TASK INSTRUCTIONS:
Pictures do not belong in the copy; transcribe everything else in the records exactly.

━━ EXTRACTED ENTRIES ━━

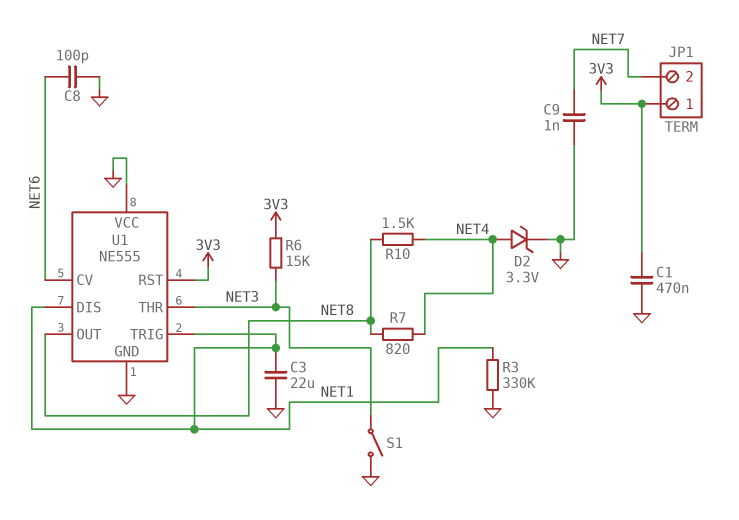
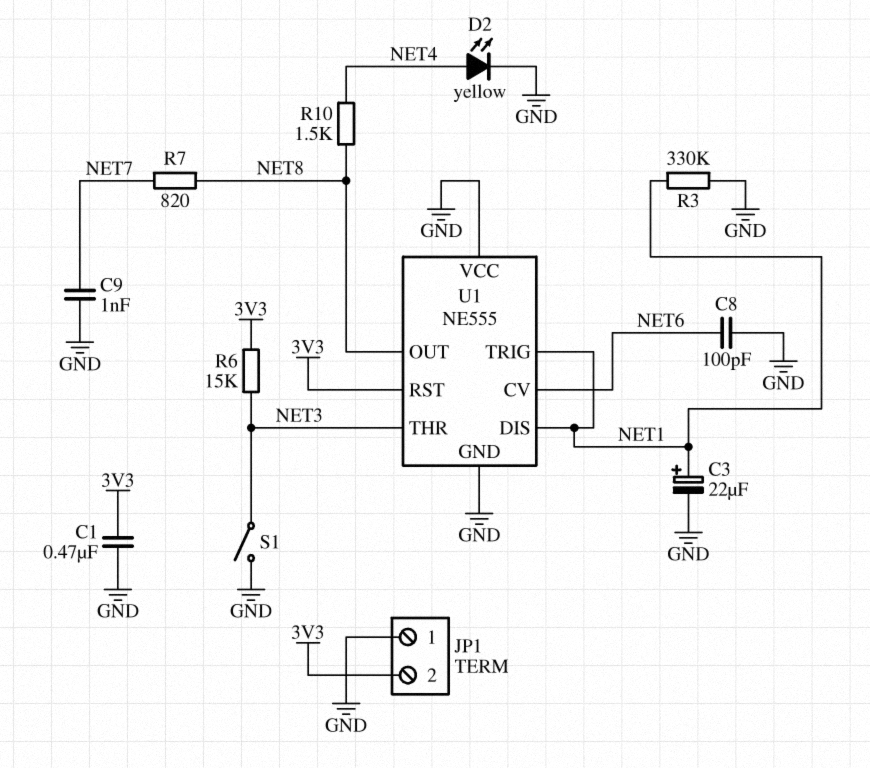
C3: 22uF (GND, NET1) -> 22uF (plus NET1, minus GND)
D2: zener 3.3V (A NET4, K GND) -> LED yellow (A NET4, K GND)
JP1 pin 1: 3V3 -> GND
JP1 pin 2: NET7 -> 3V3
R7: 820 (NET4, NET8) -> 820 (NET7, NET8)

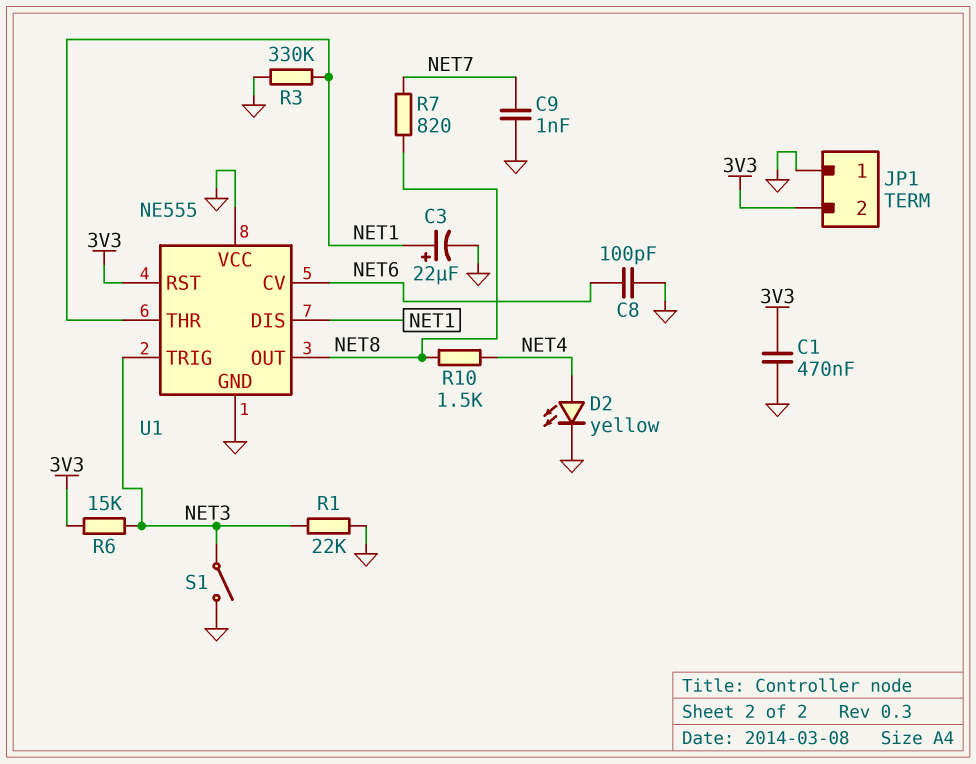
R1: none -> 22k (GND, NET3)
U1 pin THR: NET3 -> NET1
U1 pin TRIG: NET1 -> NET3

━━━

EXERCISE SOLUTION:
C3: 22uF (GND, NET1) -> 22uF (plus NET1, minus GND)
D2: zener 3.3V (A NET4, K GND) -> LED yellow (A NET4, K GND)
JP1 pin 1: 3V3 -> GND
JP1 pin 2: NET7 -> 3V3
R7: 820 (NET4, NET8) -> 820 (NET7, NET8)

R1: none -> 22k (GND, NET3)
U1 pin THR: NET3 -> NET1
U1 pin TRIG: NET1 -> NET3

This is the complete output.